▶ [EXERCISE INPUTS]
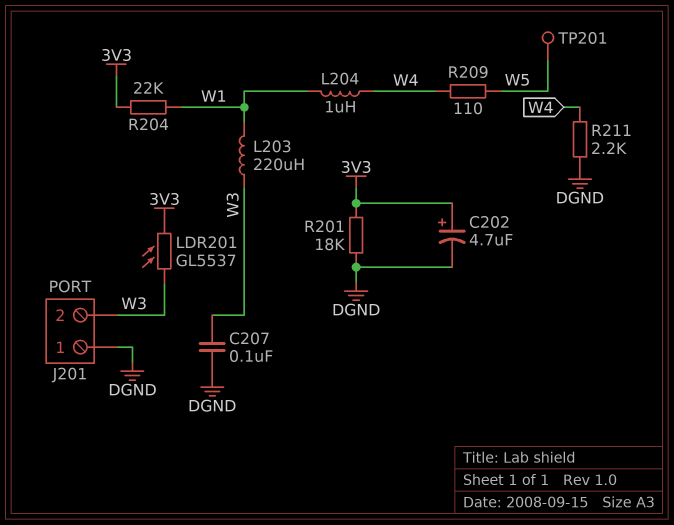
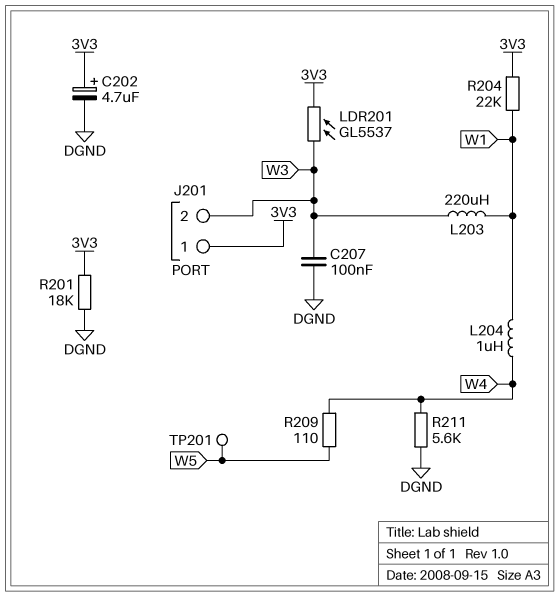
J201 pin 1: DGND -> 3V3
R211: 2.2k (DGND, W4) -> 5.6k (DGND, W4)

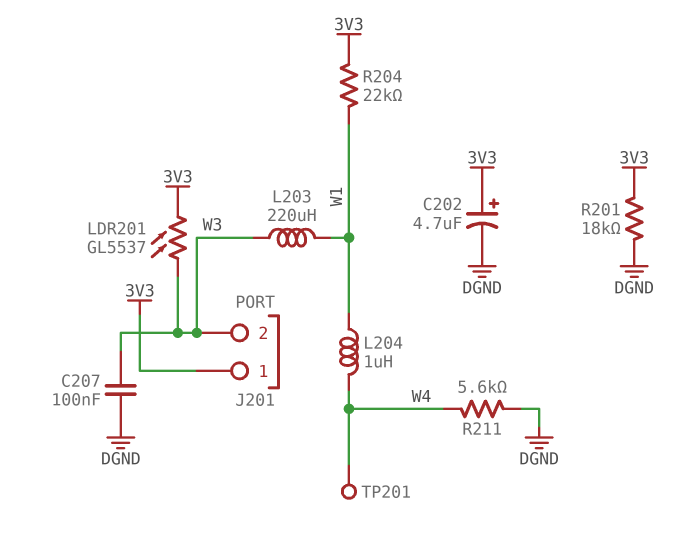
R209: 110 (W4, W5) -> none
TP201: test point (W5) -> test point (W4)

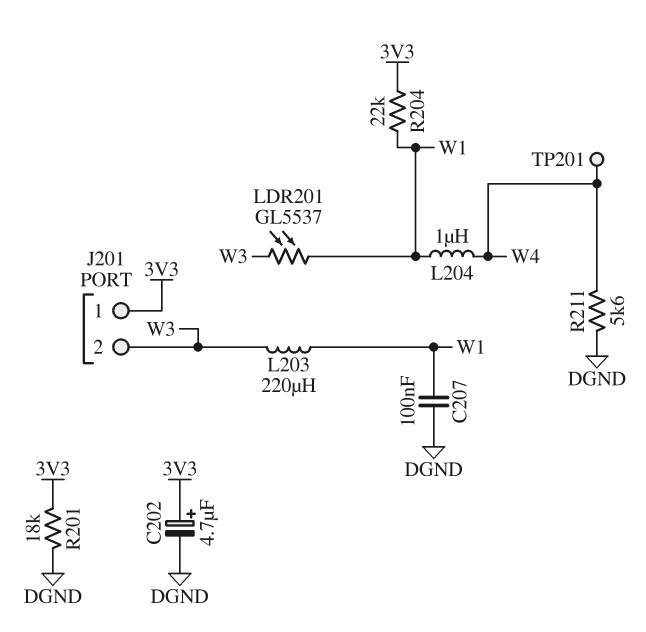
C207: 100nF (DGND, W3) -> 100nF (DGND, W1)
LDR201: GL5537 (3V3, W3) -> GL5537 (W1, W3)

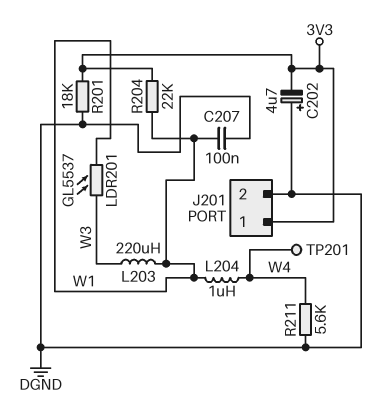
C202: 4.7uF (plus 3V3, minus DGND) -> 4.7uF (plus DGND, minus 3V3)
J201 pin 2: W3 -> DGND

▶ [HOW TO COMPLETE THIS TASK] In the listing above, count the lines where the string "DGND" occurs, then give that count and nothing else.

▶ [SOLUTION] 5